Starting at the line containing "(235, 92) = (218, 479): blue" and ending at the line containing "camera: 140 degrees left, 0 degrees up", print every line of the material below exactly, both ends included, and stop there.

= = = =

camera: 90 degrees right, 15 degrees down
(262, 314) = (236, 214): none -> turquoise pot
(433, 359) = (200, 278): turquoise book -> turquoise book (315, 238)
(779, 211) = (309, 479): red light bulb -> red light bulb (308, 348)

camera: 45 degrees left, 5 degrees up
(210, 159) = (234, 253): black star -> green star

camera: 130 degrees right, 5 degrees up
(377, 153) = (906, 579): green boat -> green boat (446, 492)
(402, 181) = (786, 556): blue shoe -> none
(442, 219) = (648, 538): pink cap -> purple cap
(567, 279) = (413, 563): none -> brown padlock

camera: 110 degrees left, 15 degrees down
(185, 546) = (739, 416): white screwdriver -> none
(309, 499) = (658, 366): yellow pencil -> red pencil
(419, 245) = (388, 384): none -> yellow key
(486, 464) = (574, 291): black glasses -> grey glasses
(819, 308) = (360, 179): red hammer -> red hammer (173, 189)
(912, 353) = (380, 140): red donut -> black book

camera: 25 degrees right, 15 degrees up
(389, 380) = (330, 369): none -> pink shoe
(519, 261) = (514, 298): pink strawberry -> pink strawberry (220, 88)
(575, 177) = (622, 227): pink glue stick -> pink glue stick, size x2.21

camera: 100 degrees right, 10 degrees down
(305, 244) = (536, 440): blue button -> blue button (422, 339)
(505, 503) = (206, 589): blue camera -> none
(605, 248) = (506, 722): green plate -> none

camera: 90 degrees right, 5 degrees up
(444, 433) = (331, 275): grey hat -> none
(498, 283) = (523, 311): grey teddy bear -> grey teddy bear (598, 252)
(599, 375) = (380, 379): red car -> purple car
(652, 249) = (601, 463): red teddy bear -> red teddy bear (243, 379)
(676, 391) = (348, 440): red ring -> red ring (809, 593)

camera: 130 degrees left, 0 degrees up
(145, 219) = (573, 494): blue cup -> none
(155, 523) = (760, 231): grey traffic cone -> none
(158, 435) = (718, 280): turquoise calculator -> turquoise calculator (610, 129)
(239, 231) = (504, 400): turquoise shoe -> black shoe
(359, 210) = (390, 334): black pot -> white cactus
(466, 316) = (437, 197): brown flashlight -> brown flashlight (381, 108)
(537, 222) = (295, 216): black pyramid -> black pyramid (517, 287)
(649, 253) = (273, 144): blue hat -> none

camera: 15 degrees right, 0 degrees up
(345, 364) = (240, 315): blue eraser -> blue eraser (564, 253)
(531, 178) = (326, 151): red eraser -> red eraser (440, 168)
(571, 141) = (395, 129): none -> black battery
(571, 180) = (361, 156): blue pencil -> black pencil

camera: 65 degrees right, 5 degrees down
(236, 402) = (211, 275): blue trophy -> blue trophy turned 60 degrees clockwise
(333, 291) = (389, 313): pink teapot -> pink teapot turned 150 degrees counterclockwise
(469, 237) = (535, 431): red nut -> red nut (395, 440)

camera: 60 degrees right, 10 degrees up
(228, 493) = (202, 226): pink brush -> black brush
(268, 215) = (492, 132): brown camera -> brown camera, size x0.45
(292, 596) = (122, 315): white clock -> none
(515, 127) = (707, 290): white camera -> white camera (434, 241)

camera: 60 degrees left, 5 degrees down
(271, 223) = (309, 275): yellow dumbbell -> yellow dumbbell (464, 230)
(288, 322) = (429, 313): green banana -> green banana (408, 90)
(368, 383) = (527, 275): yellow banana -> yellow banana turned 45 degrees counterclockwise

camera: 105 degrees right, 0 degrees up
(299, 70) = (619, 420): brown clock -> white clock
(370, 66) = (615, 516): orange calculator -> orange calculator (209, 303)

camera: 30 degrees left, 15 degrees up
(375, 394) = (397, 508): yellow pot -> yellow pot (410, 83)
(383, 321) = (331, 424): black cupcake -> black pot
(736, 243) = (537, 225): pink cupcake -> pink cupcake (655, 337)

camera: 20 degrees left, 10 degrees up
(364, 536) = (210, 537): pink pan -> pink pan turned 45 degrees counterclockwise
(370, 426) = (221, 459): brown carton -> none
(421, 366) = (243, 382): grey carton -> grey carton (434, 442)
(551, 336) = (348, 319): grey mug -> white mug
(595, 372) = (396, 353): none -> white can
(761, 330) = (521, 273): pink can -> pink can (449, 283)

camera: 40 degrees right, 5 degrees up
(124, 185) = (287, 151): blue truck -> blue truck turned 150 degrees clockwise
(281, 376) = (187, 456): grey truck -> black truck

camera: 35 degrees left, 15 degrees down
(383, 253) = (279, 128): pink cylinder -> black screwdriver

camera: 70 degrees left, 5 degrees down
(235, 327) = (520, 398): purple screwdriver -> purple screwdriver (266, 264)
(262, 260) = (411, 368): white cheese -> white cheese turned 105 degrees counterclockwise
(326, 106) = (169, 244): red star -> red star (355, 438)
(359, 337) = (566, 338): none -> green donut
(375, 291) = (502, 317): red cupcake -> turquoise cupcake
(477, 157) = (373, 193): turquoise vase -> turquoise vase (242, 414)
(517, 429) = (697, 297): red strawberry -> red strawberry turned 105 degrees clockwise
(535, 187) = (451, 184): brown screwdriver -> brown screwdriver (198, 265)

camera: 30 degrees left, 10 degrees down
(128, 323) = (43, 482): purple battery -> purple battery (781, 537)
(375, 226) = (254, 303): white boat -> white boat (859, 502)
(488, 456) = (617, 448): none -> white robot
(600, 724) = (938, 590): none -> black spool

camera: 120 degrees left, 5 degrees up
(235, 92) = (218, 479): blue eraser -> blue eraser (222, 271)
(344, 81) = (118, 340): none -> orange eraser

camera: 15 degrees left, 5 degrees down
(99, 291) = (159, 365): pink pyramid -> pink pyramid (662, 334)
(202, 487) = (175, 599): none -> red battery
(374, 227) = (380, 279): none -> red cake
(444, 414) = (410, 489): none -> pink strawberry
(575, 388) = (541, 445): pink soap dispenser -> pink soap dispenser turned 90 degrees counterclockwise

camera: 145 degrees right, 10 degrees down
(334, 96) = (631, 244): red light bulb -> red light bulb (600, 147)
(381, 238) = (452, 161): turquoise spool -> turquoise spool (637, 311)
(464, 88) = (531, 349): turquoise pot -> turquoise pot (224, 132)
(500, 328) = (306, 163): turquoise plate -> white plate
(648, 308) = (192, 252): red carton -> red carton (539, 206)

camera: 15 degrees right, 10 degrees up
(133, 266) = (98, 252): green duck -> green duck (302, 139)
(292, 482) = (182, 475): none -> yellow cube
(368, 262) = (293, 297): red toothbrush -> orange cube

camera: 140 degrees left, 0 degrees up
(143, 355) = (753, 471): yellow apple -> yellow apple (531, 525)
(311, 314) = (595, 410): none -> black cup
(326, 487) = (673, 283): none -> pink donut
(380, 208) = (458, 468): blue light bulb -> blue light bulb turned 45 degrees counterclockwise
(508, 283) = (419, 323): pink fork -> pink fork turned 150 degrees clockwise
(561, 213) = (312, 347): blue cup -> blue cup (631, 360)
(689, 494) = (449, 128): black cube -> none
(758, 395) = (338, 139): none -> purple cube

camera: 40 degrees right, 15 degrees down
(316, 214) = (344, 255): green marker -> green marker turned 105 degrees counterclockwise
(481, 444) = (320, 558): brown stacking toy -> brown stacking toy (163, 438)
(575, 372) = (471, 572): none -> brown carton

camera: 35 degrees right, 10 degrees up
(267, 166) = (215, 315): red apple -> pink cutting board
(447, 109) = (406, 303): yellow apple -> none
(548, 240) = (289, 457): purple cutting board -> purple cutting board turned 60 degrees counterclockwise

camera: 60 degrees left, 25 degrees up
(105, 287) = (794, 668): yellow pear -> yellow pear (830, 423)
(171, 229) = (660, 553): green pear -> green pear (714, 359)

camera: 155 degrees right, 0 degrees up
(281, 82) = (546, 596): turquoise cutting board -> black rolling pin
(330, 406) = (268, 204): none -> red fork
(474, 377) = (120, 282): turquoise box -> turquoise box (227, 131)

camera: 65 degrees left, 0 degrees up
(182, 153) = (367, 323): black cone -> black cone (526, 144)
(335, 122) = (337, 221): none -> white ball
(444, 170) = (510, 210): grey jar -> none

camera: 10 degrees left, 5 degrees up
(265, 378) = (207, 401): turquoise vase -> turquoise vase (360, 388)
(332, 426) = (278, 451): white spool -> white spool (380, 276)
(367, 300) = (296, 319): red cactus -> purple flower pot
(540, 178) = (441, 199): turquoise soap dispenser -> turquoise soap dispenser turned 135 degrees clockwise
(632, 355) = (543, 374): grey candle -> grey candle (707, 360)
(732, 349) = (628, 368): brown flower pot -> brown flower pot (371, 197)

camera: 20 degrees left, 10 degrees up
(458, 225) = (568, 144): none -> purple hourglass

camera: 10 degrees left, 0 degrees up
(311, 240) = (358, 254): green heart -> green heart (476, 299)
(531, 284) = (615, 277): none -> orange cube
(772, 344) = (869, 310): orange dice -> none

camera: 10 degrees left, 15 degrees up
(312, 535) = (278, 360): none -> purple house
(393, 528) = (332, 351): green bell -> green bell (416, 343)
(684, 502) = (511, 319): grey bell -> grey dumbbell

= = = =

Answer area:
(235, 92) = (218, 479): blue eraser -> blue eraser (222, 271)
(344, 81) = (118, 340): none -> orange eraser

camera: 15 degrees left, 5 degrees down
(99, 291) = (159, 365): pink pyramid -> pink pyramid (662, 334)
(202, 487) = (175, 599): none -> red battery
(374, 227) = (380, 279): none -> red cake
(444, 414) = (410, 489): none -> pink strawberry
(575, 388) = (541, 445): pink soap dispenser -> pink soap dispenser turned 90 degrees counterclockwise

camera: 145 degrees right, 10 degrees down
(334, 96) = (631, 244): red light bulb -> red light bulb (600, 147)
(381, 238) = (452, 161): turquoise spool -> turquoise spool (637, 311)
(464, 88) = (531, 349): turquoise pot -> turquoise pot (224, 132)
(500, 328) = (306, 163): turquoise plate -> white plate
(648, 308) = (192, 252): red carton -> red carton (539, 206)

camera: 15 degrees right, 10 degrees up
(133, 266) = (98, 252): green duck -> green duck (302, 139)
(292, 482) = (182, 475): none -> yellow cube
(368, 262) = (293, 297): red toothbrush -> orange cube

camera: 140 degrees left, 0 degrees up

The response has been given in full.